Task objective. Render the records from the start through the line containing "heavy [853, 568]" as a two-column CSV with columns named input and output, one row per item. Put the item's text in input and its answer in output, quoting each field and replacing any line breaks with spaces.

--- START OF Stored data ---

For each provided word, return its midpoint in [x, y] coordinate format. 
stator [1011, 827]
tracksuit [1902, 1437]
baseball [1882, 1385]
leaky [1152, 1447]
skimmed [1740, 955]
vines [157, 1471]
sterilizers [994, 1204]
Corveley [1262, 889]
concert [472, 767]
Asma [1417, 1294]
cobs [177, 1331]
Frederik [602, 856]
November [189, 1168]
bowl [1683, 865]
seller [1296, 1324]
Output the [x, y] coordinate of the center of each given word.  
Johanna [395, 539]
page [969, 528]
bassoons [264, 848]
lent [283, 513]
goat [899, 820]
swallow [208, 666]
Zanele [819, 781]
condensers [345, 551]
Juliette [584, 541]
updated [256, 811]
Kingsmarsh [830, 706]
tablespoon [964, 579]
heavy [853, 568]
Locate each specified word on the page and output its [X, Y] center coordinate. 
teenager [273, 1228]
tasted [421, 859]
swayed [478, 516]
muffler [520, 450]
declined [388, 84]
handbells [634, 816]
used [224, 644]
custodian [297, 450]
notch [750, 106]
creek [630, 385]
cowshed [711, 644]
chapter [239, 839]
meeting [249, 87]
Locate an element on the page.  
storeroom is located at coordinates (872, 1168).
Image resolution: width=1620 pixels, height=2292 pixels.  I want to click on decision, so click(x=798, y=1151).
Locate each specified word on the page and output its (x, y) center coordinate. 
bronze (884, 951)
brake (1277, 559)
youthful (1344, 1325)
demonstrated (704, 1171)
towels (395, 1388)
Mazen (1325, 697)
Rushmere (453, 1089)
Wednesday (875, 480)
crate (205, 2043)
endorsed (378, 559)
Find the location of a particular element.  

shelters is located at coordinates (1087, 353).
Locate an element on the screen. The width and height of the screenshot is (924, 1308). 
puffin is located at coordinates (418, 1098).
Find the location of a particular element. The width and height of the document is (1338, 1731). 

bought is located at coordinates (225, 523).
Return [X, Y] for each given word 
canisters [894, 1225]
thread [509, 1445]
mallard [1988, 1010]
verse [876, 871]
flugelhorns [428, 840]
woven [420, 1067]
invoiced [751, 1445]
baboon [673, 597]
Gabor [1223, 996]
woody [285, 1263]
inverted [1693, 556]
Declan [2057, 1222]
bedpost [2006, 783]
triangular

--- END OF Stored data ---

Result for this exercise.
input,output
"For each provided word, return its midpoint in [x, y] coordinate format. stator","[1011, 827]"
"tracksuit","[1902, 1437]"
"baseball","[1882, 1385]"
"leaky","[1152, 1447]"
"skimmed","[1740, 955]"
"vines","[157, 1471]"
"sterilizers","[994, 1204]"
"Corveley","[1262, 889]"
"concert","[472, 767]"
"Asma","[1417, 1294]"
"cobs","[177, 1331]"
"Frederik","[602, 856]"
"November","[189, 1168]"
"bowl","[1683, 865]"
"seller","[1296, 1324]"
"Output the [x, y] coordinate of the center of each given word. Johanna","[395, 539]"
"page","[969, 528]"
"bassoons","[264, 848]"
"lent","[283, 513]"
"goat","[899, 820]"
"swallow","[208, 666]"
"Zanele","[819, 781]"
"condensers","[345, 551]"
"Juliette","[584, 541]"
"updated","[256, 811]"
"Kingsmarsh","[830, 706]"
"tablespoon","[964, 579]"
"heavy","[853, 568]"